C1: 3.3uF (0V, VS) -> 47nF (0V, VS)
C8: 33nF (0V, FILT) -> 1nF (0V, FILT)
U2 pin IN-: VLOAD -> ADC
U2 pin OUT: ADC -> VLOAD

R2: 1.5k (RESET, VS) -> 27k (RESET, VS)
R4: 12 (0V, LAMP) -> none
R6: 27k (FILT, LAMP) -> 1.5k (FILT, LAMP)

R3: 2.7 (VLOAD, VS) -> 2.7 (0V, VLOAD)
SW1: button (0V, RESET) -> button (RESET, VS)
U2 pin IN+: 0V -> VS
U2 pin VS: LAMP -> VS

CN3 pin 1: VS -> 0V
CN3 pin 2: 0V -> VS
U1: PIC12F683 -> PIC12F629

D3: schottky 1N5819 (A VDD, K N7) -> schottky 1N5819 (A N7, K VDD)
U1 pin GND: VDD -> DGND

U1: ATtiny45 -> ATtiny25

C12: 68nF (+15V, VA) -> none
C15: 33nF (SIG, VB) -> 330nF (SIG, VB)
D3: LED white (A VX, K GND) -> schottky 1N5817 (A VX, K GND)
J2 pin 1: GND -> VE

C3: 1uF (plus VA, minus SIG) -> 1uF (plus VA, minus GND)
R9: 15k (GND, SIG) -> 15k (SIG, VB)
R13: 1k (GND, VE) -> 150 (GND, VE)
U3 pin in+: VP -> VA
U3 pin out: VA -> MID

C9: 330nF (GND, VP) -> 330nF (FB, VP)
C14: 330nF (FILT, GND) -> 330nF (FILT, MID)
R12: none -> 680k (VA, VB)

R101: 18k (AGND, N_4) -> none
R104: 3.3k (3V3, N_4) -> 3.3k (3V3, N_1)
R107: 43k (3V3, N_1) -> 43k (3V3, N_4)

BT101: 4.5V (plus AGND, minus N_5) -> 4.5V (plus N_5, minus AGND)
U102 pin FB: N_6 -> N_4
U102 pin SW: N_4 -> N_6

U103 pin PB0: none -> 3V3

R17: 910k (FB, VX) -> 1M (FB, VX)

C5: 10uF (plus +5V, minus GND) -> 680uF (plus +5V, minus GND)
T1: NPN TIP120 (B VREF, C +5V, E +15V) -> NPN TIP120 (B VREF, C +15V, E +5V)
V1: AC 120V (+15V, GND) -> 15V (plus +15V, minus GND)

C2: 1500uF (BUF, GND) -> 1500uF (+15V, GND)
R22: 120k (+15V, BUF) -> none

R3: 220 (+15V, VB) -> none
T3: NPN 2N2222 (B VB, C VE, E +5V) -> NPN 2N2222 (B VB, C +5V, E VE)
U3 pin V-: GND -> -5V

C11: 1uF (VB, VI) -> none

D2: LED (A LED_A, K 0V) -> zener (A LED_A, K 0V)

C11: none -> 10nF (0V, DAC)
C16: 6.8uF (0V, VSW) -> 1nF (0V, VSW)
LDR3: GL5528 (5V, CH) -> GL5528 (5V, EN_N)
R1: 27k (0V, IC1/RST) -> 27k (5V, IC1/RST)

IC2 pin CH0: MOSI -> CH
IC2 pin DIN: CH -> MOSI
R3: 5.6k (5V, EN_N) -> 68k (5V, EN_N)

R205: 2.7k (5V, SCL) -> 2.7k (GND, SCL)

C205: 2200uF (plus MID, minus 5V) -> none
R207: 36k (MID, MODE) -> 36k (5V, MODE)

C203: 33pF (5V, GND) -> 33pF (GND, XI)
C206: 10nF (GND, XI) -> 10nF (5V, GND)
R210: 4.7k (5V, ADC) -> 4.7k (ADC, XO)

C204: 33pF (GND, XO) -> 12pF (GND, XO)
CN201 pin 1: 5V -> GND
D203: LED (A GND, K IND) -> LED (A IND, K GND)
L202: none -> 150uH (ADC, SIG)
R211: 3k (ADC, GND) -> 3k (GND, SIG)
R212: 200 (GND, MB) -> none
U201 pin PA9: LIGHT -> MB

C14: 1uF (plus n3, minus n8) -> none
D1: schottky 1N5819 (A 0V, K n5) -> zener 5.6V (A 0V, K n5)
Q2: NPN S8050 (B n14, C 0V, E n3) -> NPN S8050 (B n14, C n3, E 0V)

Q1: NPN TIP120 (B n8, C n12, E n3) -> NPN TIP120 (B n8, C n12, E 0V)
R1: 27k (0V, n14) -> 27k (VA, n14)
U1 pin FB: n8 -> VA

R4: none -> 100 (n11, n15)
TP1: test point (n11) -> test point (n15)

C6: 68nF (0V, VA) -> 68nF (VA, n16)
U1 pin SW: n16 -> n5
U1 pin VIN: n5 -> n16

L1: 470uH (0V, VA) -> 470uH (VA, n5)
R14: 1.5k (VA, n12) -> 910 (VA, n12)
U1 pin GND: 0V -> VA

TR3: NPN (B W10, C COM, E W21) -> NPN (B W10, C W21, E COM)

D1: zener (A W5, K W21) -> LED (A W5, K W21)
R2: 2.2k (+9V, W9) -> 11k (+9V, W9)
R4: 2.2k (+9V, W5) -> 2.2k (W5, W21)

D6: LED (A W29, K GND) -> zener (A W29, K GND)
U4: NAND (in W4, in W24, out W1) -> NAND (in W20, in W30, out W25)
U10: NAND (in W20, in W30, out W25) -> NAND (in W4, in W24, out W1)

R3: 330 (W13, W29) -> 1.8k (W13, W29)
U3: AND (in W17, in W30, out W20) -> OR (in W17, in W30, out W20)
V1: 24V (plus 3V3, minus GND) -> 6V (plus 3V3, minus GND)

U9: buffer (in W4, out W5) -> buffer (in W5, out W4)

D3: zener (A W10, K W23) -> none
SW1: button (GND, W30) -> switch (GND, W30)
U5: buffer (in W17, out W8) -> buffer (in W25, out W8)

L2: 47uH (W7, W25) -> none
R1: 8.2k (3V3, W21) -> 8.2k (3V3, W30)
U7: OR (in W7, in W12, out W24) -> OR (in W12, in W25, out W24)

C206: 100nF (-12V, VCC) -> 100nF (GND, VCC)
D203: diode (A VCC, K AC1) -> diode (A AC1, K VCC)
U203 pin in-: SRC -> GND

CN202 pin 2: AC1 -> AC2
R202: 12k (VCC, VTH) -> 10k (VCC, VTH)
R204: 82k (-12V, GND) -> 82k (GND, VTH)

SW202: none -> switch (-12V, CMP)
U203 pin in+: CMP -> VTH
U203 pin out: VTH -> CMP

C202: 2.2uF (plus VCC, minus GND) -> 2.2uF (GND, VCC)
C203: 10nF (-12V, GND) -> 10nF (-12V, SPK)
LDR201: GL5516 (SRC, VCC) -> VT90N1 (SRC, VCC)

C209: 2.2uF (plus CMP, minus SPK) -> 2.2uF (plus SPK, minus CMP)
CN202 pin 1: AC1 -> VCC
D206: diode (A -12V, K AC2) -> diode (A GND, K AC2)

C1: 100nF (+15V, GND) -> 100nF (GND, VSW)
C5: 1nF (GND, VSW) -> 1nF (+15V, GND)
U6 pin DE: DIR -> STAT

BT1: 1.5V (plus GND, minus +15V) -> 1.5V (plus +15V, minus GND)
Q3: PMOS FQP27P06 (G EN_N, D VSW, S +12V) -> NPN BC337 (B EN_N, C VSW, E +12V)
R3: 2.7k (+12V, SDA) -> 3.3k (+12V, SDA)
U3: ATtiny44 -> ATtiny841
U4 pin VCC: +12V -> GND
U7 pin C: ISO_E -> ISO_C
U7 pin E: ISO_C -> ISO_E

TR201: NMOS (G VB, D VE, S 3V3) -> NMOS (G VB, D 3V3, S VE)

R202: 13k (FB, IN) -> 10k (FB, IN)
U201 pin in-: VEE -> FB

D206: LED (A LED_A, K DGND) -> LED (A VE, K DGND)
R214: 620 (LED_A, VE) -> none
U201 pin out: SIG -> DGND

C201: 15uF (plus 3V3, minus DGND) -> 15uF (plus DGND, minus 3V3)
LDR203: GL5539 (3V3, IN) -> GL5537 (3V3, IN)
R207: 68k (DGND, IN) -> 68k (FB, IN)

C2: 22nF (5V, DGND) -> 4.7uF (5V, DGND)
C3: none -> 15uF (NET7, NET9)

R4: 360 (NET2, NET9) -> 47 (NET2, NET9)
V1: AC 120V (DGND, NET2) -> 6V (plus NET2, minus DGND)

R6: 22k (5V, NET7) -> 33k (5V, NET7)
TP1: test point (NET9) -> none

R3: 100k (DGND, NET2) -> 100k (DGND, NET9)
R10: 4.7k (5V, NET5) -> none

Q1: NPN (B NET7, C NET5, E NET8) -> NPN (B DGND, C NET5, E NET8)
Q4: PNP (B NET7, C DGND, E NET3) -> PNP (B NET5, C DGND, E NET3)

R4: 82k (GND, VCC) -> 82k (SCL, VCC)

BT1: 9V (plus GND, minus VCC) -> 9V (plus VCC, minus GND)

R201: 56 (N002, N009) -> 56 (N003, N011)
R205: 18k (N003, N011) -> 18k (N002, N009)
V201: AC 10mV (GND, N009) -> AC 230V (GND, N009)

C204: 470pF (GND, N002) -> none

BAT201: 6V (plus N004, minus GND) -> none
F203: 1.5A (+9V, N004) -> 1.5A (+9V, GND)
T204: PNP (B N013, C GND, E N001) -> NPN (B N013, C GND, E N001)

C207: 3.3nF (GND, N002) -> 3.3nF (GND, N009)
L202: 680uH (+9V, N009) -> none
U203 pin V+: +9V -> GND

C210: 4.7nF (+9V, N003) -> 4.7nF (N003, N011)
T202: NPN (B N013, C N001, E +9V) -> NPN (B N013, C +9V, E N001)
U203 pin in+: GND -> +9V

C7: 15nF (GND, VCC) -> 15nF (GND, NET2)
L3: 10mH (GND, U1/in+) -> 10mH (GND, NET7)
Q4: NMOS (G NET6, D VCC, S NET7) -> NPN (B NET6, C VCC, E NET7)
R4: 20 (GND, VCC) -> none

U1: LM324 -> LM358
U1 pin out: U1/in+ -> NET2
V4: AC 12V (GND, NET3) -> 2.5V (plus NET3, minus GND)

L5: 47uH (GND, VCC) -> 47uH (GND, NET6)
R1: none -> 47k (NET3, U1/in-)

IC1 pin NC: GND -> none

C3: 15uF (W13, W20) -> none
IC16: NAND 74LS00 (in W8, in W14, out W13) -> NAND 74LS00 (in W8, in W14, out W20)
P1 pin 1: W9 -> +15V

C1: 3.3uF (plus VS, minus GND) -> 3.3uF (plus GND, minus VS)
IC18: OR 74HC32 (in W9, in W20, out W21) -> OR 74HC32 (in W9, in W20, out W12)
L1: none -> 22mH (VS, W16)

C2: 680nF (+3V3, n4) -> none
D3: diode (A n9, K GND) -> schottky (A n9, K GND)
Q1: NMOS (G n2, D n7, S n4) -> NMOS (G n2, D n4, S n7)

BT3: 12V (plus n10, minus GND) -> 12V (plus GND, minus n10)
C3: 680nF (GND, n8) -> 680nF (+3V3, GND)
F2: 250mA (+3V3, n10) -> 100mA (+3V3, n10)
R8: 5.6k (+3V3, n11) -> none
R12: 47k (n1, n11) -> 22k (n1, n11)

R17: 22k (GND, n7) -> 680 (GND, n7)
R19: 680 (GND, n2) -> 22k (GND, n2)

#### [EXERCISE DETAILS]
Examine the records and report how many lines contain the string "AGND". Only the number should be given.

#### [SOLUTION]
2